WHAT IS REQUIRED: Give the listing again exactly, skipping any pictures it holds.

DATA BLOCK:

○ ○ ○

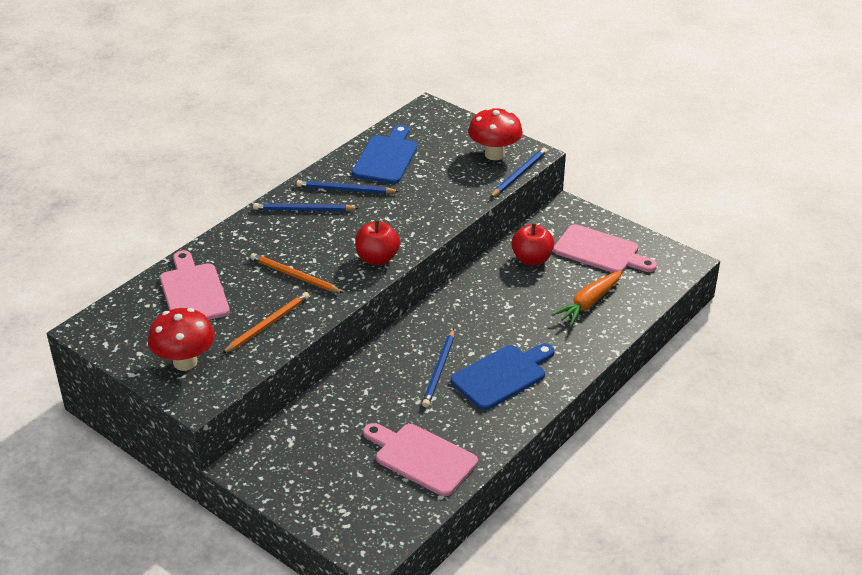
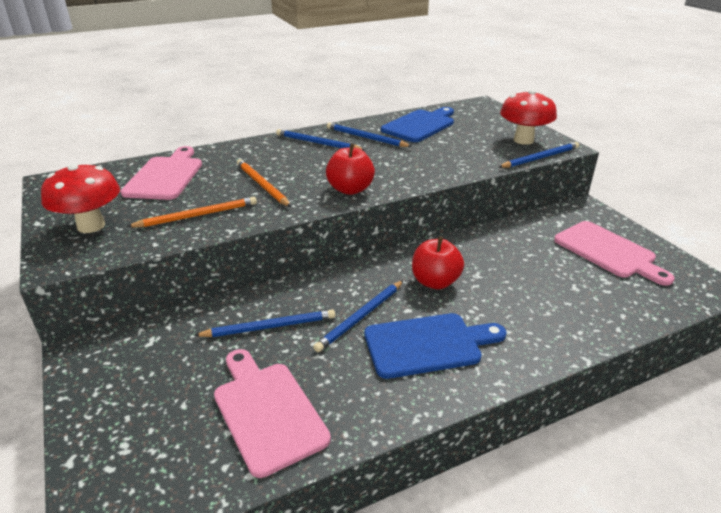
camera: 25 degrees right, 5 degrees down
red apple [511,223,554,265] -> red apple moved to [412,237,464,289]
orange carrot [552,270,623,326] -> none
none -> blue pencil [194,309,335,337]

○ ○ ○

WRITTEN RESPONSE:
camera: 25 degrees right, 5 degrees down
red apple [511,223,554,265] -> red apple moved to [412,237,464,289]
orange carrot [552,270,623,326] -> none
none -> blue pencil [194,309,335,337]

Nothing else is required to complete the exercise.